_Work to complete:_ Within the listing below, how many lines hold "turquoise"? Reply with that number and no other text.
-------- Dataset content --------
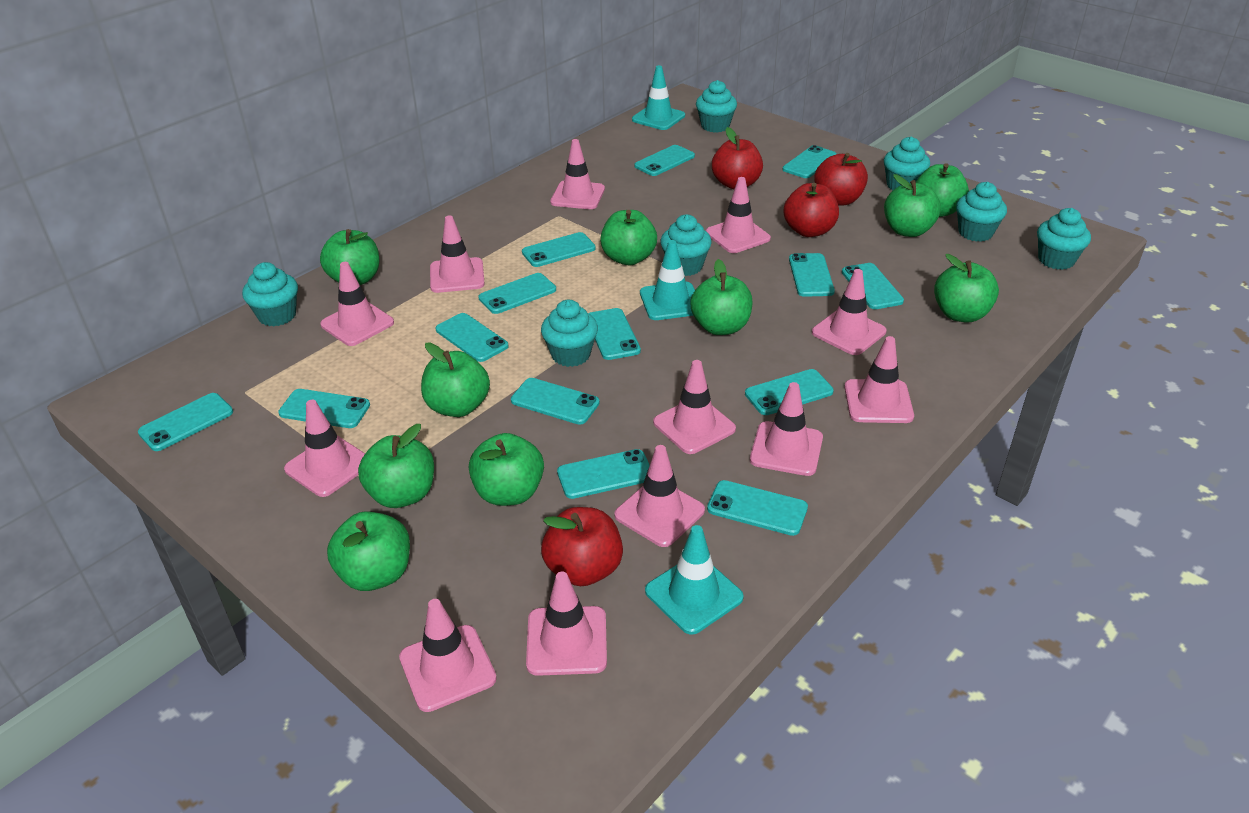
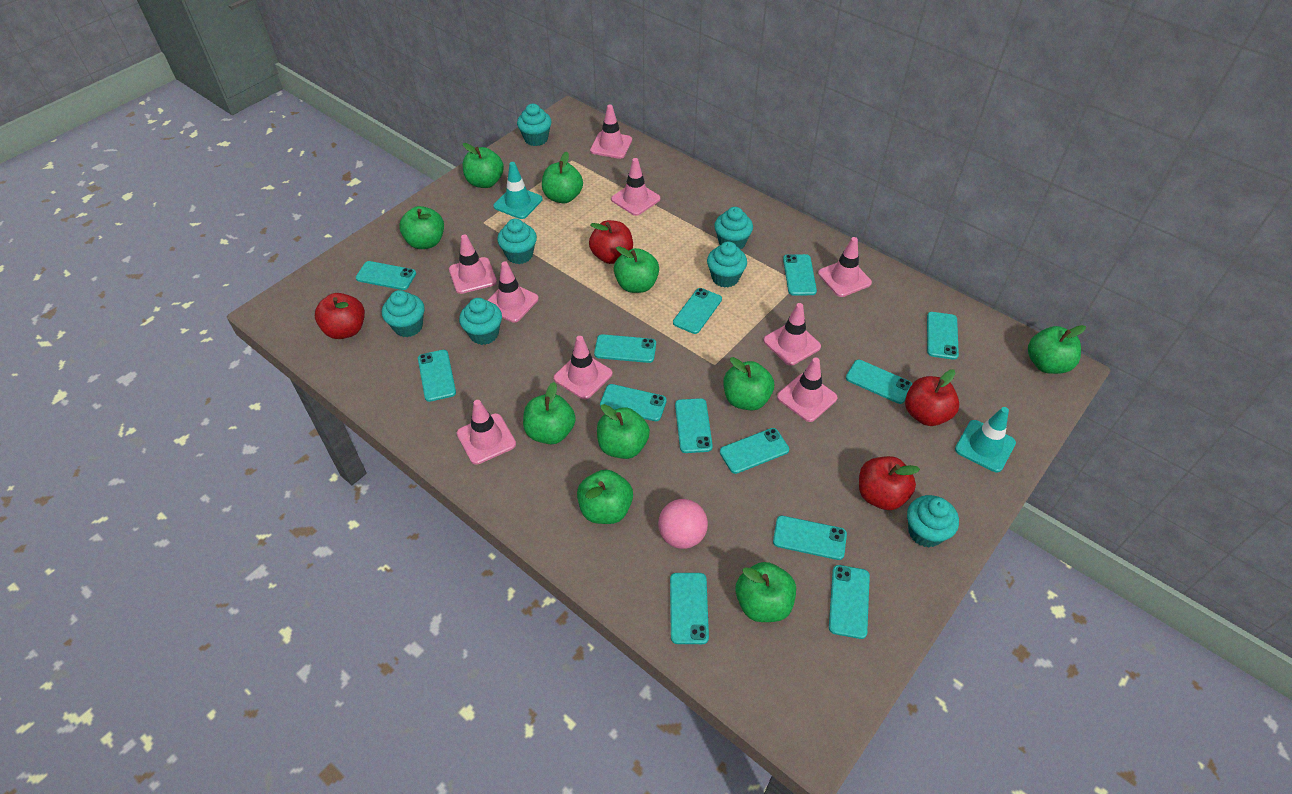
pink ball: 0 -> 1
pink traffic cone: 12 -> 9
turquoise phone: 14 -> 13
turquoise traffic cone: 3 -> 2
--------
_Solution to the problem:_ 2